AIM OF THE TASK :: Transcribe the listing below word for word.

Stored entries ::
* * * * * * *

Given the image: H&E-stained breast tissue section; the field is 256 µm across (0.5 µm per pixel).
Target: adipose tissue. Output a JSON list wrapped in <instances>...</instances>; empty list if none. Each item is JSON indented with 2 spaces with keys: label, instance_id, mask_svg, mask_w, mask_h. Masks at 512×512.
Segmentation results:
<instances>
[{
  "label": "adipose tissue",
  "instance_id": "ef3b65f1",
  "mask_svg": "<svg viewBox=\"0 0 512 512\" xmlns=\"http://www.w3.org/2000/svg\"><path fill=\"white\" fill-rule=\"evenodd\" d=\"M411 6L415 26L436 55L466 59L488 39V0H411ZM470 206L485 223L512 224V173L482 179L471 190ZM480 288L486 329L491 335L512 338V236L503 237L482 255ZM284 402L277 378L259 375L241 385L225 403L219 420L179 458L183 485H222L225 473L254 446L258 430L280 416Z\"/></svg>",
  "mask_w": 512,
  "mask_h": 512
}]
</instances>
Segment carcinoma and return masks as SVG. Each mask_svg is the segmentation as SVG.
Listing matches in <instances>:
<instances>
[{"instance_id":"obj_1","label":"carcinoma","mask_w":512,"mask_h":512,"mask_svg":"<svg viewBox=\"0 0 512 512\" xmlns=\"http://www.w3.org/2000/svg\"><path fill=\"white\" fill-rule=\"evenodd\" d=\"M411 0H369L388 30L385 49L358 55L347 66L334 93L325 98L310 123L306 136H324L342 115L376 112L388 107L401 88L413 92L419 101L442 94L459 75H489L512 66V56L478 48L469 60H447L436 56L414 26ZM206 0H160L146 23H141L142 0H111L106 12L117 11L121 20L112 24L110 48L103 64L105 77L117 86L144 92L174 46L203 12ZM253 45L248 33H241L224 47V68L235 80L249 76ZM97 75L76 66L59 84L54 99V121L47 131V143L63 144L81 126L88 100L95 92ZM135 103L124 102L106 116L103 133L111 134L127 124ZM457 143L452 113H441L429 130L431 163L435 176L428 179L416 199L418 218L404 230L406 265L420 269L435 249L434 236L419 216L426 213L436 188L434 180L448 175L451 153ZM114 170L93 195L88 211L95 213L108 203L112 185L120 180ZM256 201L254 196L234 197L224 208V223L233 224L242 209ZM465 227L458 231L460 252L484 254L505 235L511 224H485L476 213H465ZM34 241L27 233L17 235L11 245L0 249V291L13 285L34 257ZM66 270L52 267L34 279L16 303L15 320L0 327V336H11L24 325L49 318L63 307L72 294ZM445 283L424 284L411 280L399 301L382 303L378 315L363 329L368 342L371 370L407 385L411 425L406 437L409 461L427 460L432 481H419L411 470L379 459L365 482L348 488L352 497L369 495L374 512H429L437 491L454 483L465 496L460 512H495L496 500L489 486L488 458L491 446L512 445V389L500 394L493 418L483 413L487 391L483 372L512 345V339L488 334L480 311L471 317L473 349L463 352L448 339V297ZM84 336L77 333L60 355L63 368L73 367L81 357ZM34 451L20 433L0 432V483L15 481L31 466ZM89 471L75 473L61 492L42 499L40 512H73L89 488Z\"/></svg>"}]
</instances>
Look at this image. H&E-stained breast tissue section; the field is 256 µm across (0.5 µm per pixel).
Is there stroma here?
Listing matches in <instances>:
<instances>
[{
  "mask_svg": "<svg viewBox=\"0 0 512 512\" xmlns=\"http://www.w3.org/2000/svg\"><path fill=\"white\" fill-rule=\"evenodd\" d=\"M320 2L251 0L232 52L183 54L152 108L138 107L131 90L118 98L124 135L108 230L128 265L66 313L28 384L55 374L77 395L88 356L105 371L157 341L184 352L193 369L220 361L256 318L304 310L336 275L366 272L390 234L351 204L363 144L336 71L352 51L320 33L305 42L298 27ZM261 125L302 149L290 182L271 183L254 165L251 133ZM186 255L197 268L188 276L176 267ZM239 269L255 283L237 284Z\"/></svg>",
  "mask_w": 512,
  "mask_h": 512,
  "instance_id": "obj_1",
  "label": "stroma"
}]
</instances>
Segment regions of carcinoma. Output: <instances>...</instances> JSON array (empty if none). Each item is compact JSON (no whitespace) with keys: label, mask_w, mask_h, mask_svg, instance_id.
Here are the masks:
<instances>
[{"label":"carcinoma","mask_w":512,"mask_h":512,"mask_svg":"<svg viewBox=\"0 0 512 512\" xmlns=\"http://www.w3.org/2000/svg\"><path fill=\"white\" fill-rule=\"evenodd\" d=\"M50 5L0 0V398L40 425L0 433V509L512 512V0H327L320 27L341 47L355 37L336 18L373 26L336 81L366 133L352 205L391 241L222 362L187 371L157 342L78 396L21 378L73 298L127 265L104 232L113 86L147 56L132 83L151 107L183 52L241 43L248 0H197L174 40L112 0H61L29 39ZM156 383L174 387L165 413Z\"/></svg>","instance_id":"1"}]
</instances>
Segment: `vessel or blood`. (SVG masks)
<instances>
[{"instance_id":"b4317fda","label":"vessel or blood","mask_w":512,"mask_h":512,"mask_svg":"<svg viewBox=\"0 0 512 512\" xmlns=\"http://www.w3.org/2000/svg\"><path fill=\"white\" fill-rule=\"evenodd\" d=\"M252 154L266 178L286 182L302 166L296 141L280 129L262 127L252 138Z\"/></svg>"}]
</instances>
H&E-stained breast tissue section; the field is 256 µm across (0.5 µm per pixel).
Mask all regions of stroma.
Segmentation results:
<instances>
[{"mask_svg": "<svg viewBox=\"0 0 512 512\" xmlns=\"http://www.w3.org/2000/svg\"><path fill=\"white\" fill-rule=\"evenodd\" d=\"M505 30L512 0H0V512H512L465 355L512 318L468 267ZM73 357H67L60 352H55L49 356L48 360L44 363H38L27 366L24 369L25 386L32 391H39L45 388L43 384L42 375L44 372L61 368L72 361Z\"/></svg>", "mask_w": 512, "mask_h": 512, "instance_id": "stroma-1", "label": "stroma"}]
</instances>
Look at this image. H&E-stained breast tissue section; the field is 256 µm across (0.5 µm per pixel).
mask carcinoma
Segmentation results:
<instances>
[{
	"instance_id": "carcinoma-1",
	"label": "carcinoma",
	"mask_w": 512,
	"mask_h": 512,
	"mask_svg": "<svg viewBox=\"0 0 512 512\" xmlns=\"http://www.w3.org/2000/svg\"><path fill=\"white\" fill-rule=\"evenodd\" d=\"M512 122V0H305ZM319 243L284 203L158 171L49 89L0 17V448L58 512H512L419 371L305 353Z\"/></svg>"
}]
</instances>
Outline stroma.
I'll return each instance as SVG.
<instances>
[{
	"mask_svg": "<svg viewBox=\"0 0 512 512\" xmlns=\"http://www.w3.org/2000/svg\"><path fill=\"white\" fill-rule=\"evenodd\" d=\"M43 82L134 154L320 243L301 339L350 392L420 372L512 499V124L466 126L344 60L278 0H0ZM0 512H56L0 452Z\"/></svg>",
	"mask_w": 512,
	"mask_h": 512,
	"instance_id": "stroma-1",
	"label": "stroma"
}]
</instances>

* * * * * * *

EXERCISE SOLUTION ::
Given the image: H&E-stained breast tissue section; the field is 256 µm across (0.5 µm per pixel).
Target: adipose tissue. Output a JSON list wrapped in <instances>...</instances>; empty list if none. Each item is JSON indented with 2 spaces with keys: label, instance_id, mask_svg, mask_w, mask_h. Masks at 512×512.
Segmentation results:
<instances>
[{
  "label": "adipose tissue",
  "instance_id": "ef3b65f1",
  "mask_svg": "<svg viewBox=\"0 0 512 512\" xmlns=\"http://www.w3.org/2000/svg\"><path fill=\"white\" fill-rule=\"evenodd\" d=\"M411 6L415 26L436 55L466 59L488 39V0H411ZM470 206L485 223L512 224V173L482 179L471 190ZM480 288L486 329L491 335L512 338V236L503 237L482 255ZM284 402L277 378L259 375L241 385L225 403L219 420L179 458L183 485H222L225 473L254 446L258 430L280 416Z\"/></svg>",
  "mask_w": 512,
  "mask_h": 512
}]
</instances>
Segment carcinoma and return masks as SVG. Each mask_svg is the segmentation as SVG.
Listing matches in <instances>:
<instances>
[{"instance_id":"obj_1","label":"carcinoma","mask_w":512,"mask_h":512,"mask_svg":"<svg viewBox=\"0 0 512 512\" xmlns=\"http://www.w3.org/2000/svg\"><path fill=\"white\" fill-rule=\"evenodd\" d=\"M411 0H369L388 30L385 49L358 55L347 66L334 93L325 98L310 123L306 136H324L342 115L376 112L388 107L401 88L413 92L419 101L442 94L459 75H489L512 66V56L478 48L469 60H447L436 56L414 26ZM206 0H160L146 23H141L142 0H111L106 12L117 11L121 20L112 24L110 48L103 64L105 77L117 86L144 92L174 46L203 12ZM253 45L248 33H241L224 47V68L235 80L249 76ZM97 75L76 66L59 84L54 99V121L47 131V143L63 144L81 126L88 100L95 92ZM135 103L124 102L106 116L103 133L111 134L127 124ZM457 143L452 113H441L429 130L431 163L435 176L428 179L416 199L418 218L404 230L406 265L420 269L435 249L434 236L419 216L426 213L436 188L434 180L448 175L451 153ZM114 170L93 195L88 211L95 213L108 203L112 185L120 180ZM256 201L254 196L234 197L224 208V223L233 224L242 209ZM465 227L458 231L460 252L484 254L505 235L511 224H485L476 213H465ZM34 241L27 233L17 235L11 245L0 249V291L13 285L34 257ZM66 270L52 267L34 279L16 303L15 320L0 327V336H11L24 325L49 318L63 307L72 294ZM445 283L424 284L411 280L399 301L382 303L378 315L363 329L368 342L371 370L407 385L411 425L406 437L409 461L427 460L432 481H419L411 470L379 459L365 482L348 488L352 497L369 495L374 512H429L437 491L454 483L465 496L460 512H495L496 500L489 486L488 458L491 446L512 445V389L500 394L493 418L483 413L487 391L483 372L512 345V339L488 334L480 311L471 317L473 349L463 352L448 339V297ZM84 336L77 333L60 355L63 368L73 367L81 357ZM34 451L20 433L0 432V483L15 481L31 466ZM89 471L75 473L61 492L42 499L40 512H73L89 488Z\"/></svg>"}]
</instances>
Look at this image. H&E-stained breast tissue section; the field is 256 µm across (0.5 µm per pixel).
Is there stroma here?
Listing matches in <instances>:
<instances>
[{
  "mask_svg": "<svg viewBox=\"0 0 512 512\" xmlns=\"http://www.w3.org/2000/svg\"><path fill=\"white\" fill-rule=\"evenodd\" d=\"M320 2L251 0L232 52L183 54L152 108L138 107L131 90L118 98L124 135L108 230L128 265L66 313L28 384L55 374L77 395L88 356L105 371L157 341L184 352L193 369L220 361L256 318L304 310L336 275L366 272L390 234L351 204L363 144L336 71L352 51L320 33L305 42L298 27ZM261 125L302 149L290 182L271 183L254 165L251 133ZM186 255L197 268L188 276L176 267ZM239 269L255 283L237 284Z\"/></svg>",
  "mask_w": 512,
  "mask_h": 512,
  "instance_id": "obj_1",
  "label": "stroma"
}]
</instances>
Segment regions of carcinoma. Output: <instances>...</instances> JSON array (empty if none). Each item is compact JSON (no whitespace) with keys: label, mask_w, mask_h, mask_svg, instance_id.
Here are the masks:
<instances>
[{"label":"carcinoma","mask_w":512,"mask_h":512,"mask_svg":"<svg viewBox=\"0 0 512 512\" xmlns=\"http://www.w3.org/2000/svg\"><path fill=\"white\" fill-rule=\"evenodd\" d=\"M50 5L0 0V398L40 425L0 433V509L512 512V0H327L320 27L341 47L355 37L336 18L373 26L336 81L366 133L352 205L391 241L222 362L187 371L157 342L78 396L21 378L73 298L127 265L104 232L113 86L147 56L132 83L151 107L183 52L241 43L248 0H197L174 40L112 0H61L29 39ZM156 383L174 387L165 413Z\"/></svg>","instance_id":"1"}]
</instances>
Segment: `vessel or blood`. (SVG masks)
<instances>
[{"instance_id":"b4317fda","label":"vessel or blood","mask_w":512,"mask_h":512,"mask_svg":"<svg viewBox=\"0 0 512 512\" xmlns=\"http://www.w3.org/2000/svg\"><path fill=\"white\" fill-rule=\"evenodd\" d=\"M252 154L266 178L286 182L302 166L296 141L280 129L262 127L252 138Z\"/></svg>"}]
</instances>
H&E-stained breast tissue section; the field is 256 µm across (0.5 µm per pixel).
Mask all regions of stroma.
Segmentation results:
<instances>
[{"mask_svg": "<svg viewBox=\"0 0 512 512\" xmlns=\"http://www.w3.org/2000/svg\"><path fill=\"white\" fill-rule=\"evenodd\" d=\"M505 30L512 0H0V512H512L465 355L512 318L468 267ZM73 357H67L60 352H55L49 356L48 360L44 363H38L27 366L24 369L25 386L32 391H39L45 388L43 384L42 375L44 372L61 368L72 361Z\"/></svg>", "mask_w": 512, "mask_h": 512, "instance_id": "stroma-1", "label": "stroma"}]
</instances>
Look at this image. H&E-stained breast tissue section; the field is 256 µm across (0.5 µm per pixel).
mask carcinoma
Segmentation results:
<instances>
[{
	"instance_id": "carcinoma-1",
	"label": "carcinoma",
	"mask_w": 512,
	"mask_h": 512,
	"mask_svg": "<svg viewBox=\"0 0 512 512\" xmlns=\"http://www.w3.org/2000/svg\"><path fill=\"white\" fill-rule=\"evenodd\" d=\"M512 122V0H305ZM319 243L284 203L158 171L49 89L0 17V448L58 512H512L419 371L305 353Z\"/></svg>"
}]
</instances>
Outline stroma.
I'll return each instance as SVG.
<instances>
[{
	"mask_svg": "<svg viewBox=\"0 0 512 512\" xmlns=\"http://www.w3.org/2000/svg\"><path fill=\"white\" fill-rule=\"evenodd\" d=\"M43 82L134 154L320 243L301 339L350 392L420 372L512 499V124L466 126L344 60L278 0H0ZM0 512H56L0 452Z\"/></svg>",
	"mask_w": 512,
	"mask_h": 512,
	"instance_id": "stroma-1",
	"label": "stroma"
}]
</instances>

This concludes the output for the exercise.